Records from a data source
• • •
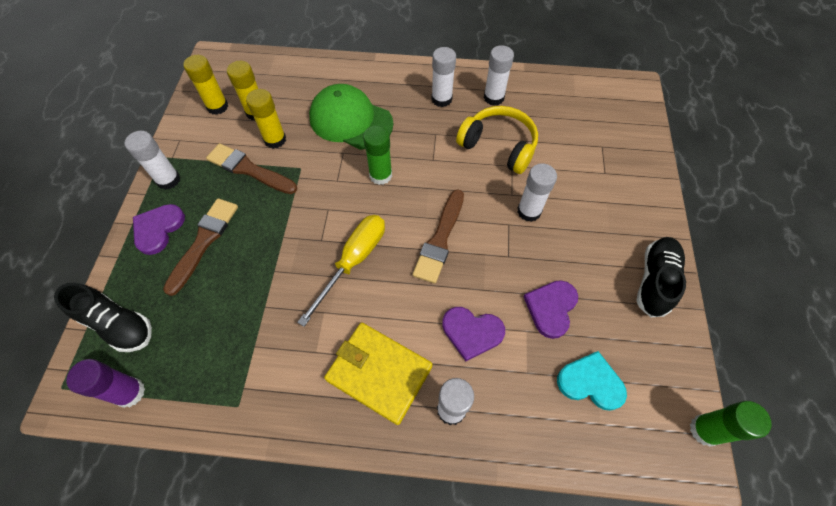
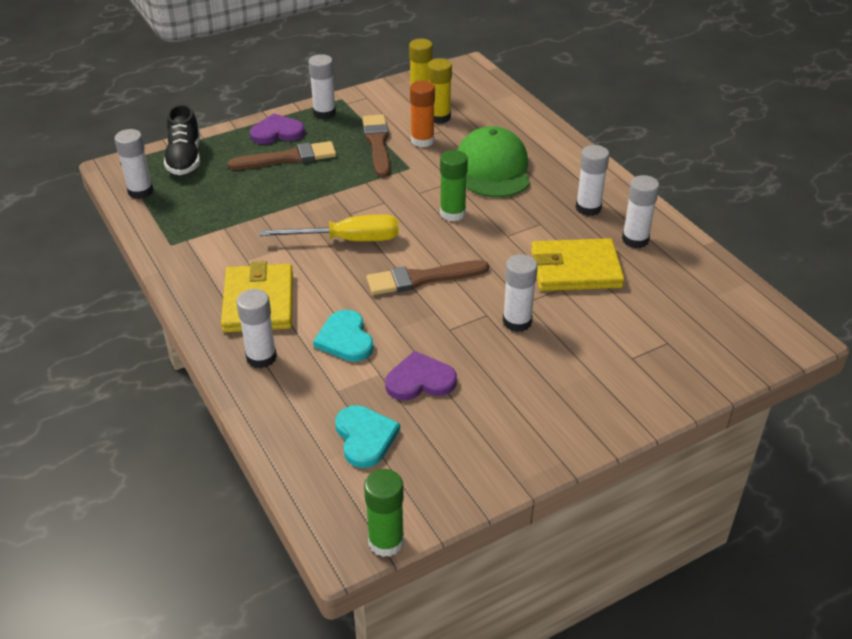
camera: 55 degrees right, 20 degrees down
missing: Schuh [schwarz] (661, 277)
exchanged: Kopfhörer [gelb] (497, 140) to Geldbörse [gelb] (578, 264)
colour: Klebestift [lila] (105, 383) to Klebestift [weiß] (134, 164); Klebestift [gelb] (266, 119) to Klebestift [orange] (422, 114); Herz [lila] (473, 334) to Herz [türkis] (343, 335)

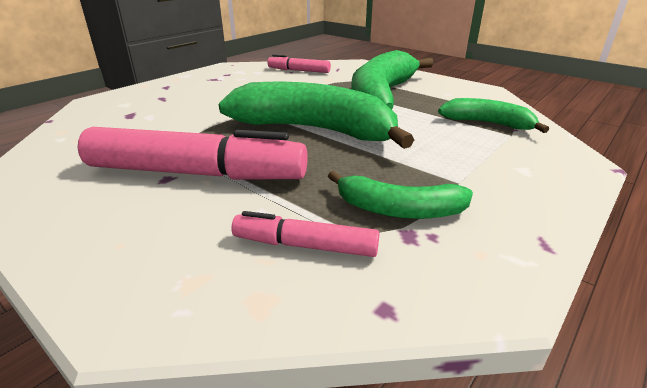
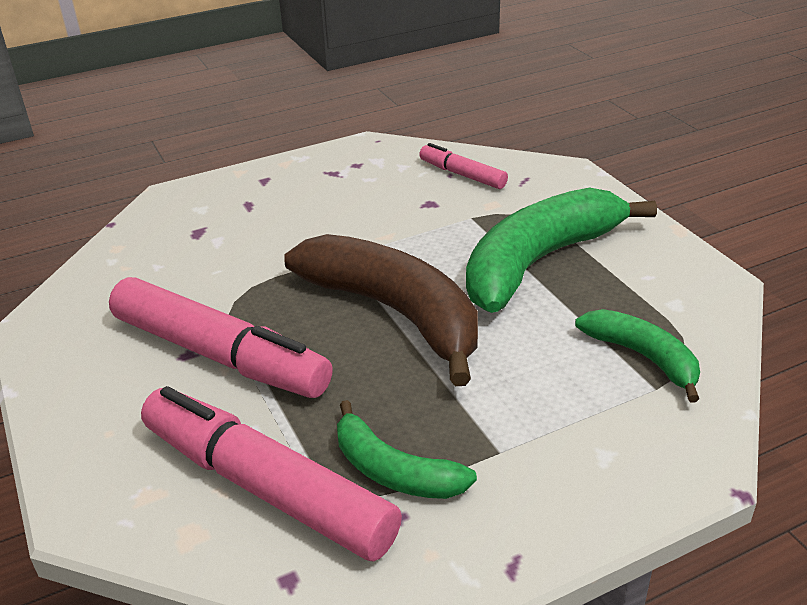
camera: 25 degrees right, 5 degrees up
colour: Banane [grün] (316, 115) to Banane [braun] (381, 310)
size: Filzstift [rosa] (305, 234) = (271, 473) x1.98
• • •
**How to complete this task**:
Each entry shown above must be quoted exactly, with its pictures left out.

**Written solution**:
camera: 55 degrees right, 20 degrees down
missing: Schuh [schwarz] (661, 277)
exchanged: Kopfhörer [gelb] (497, 140) to Geldbörse [gelb] (578, 264)
colour: Klebestift [lila] (105, 383) to Klebestift [weiß] (134, 164); Klebestift [gelb] (266, 119) to Klebestift [orange] (422, 114); Herz [lila] (473, 334) to Herz [türkis] (343, 335)

camera: 25 degrees right, 5 degrees up
colour: Banane [grün] (316, 115) to Banane [braun] (381, 310)
size: Filzstift [rosa] (305, 234) = (271, 473) x1.98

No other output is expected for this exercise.